[Spatial object tracking data]
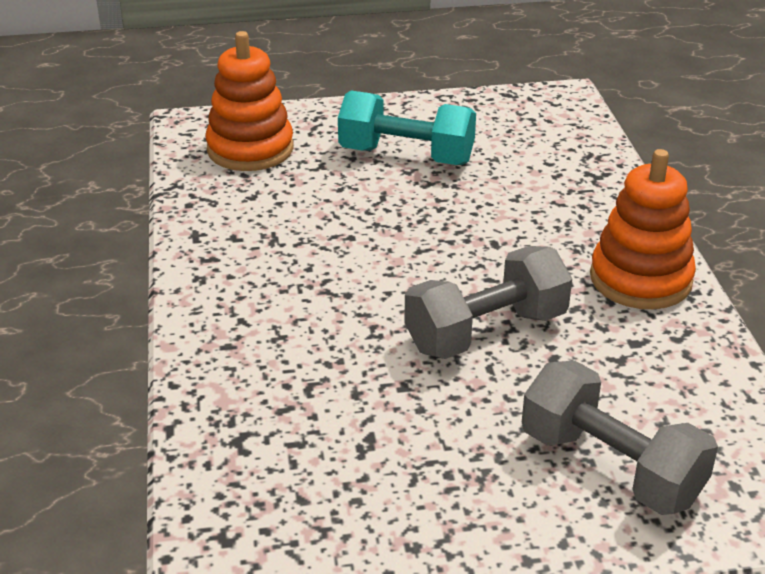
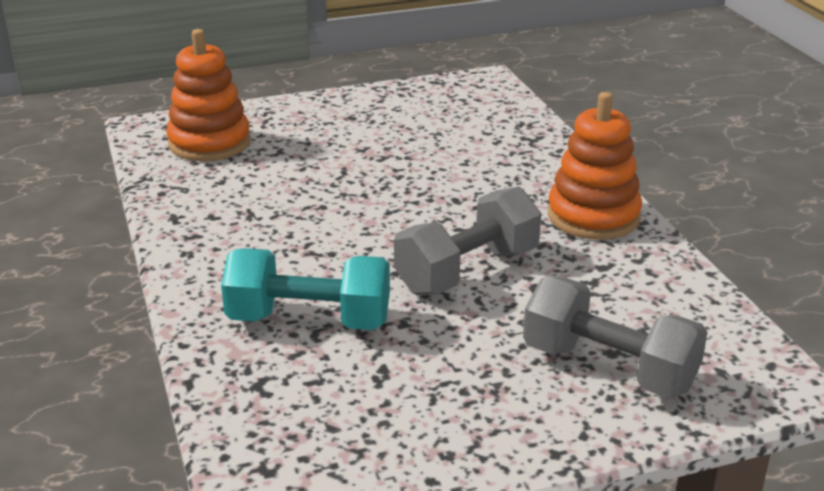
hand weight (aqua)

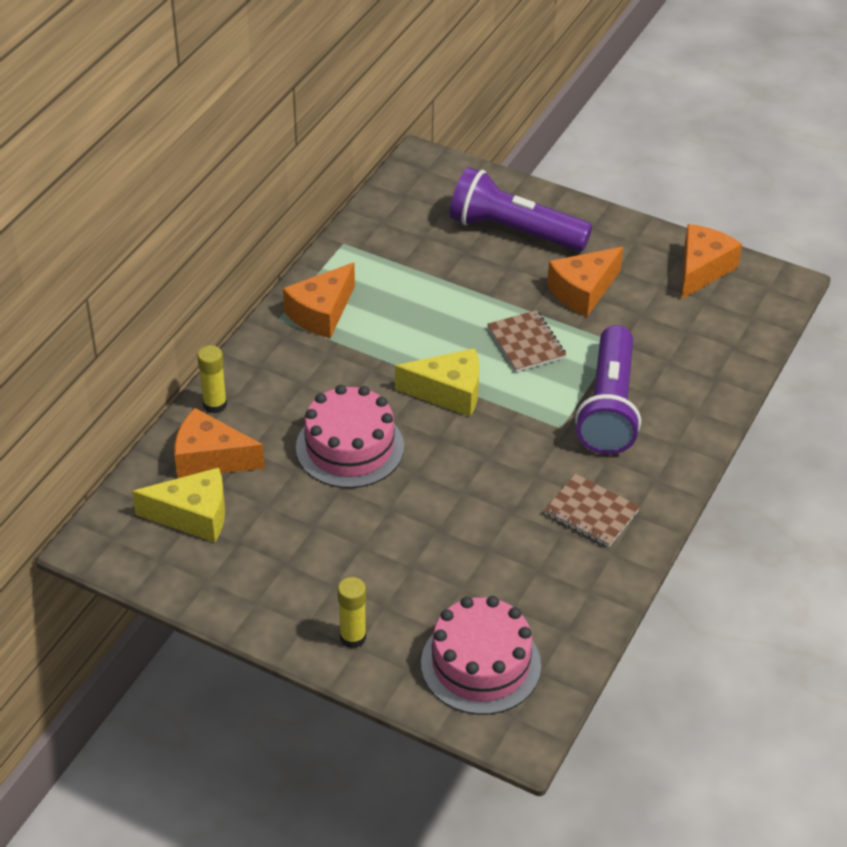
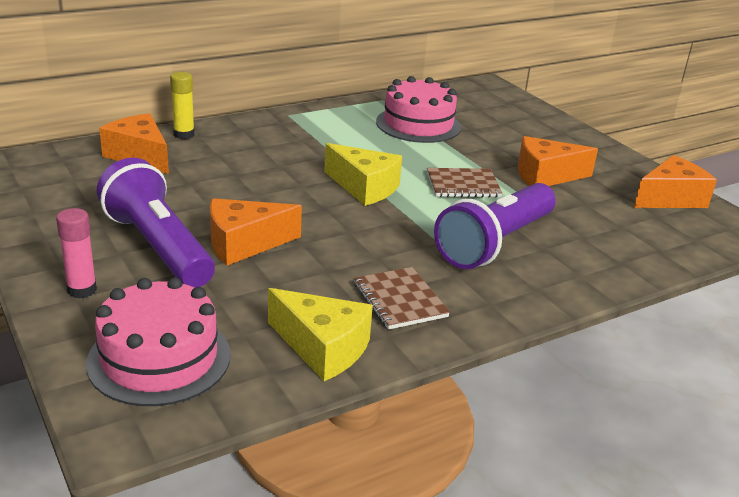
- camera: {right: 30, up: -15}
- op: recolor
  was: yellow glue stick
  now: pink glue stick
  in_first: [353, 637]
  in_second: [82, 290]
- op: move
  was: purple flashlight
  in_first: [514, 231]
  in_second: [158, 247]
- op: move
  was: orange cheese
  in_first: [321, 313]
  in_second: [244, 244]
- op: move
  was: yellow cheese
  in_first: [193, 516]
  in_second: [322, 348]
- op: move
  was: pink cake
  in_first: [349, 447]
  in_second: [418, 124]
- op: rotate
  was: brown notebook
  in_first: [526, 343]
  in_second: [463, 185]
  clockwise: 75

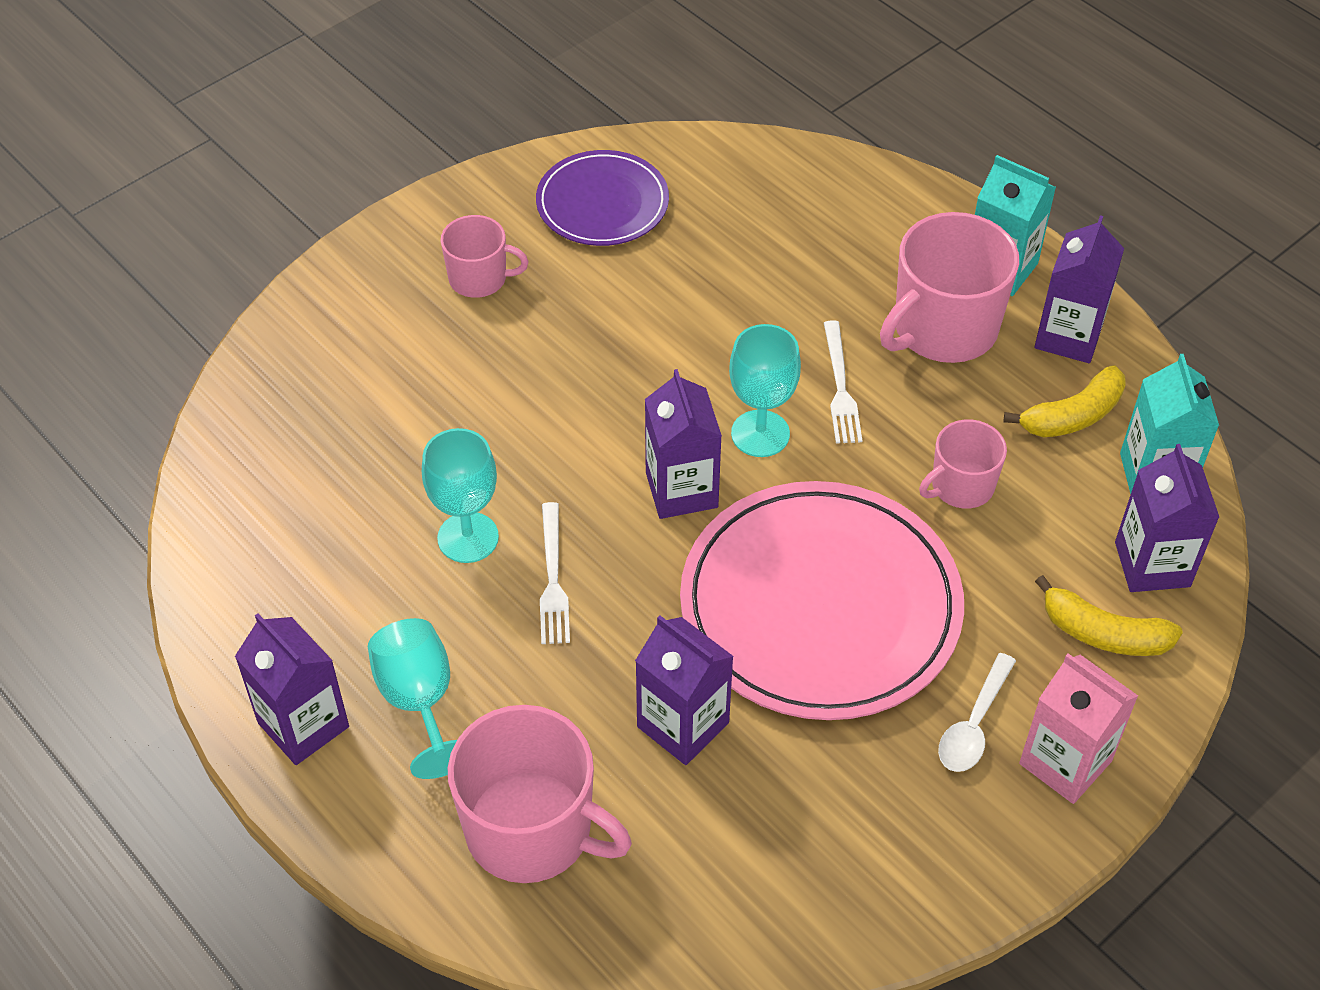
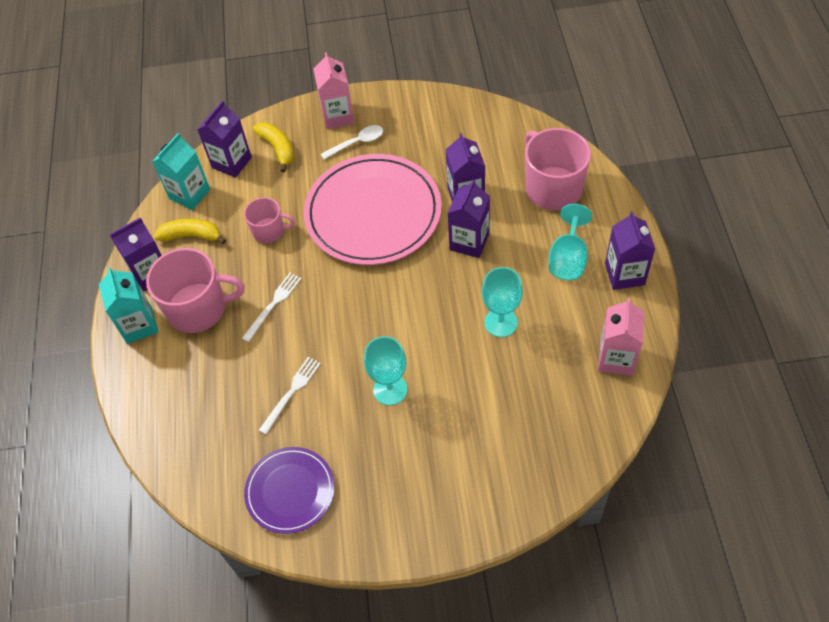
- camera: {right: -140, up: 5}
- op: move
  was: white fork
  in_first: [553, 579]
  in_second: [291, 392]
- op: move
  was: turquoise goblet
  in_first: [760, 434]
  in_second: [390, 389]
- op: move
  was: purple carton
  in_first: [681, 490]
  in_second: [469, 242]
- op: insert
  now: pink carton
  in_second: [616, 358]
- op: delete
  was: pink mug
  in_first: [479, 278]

#### Problem requirements
Return only the lines that start at the line containing "was: brown notebook" and finish at the last line of the entries, exactly as written and without pictures.

#### Exercise answer
  was: brown notebook
  in_first: [526, 343]
  in_second: [463, 185]
  clockwise: 75

- camera: {right: -140, up: 5}
- op: move
  was: white fork
  in_first: [553, 579]
  in_second: [291, 392]
- op: move
  was: turquoise goblet
  in_first: [760, 434]
  in_second: [390, 389]
- op: move
  was: purple carton
  in_first: [681, 490]
  in_second: [469, 242]
- op: insert
  now: pink carton
  in_second: [616, 358]
- op: delete
  was: pink mug
  in_first: [479, 278]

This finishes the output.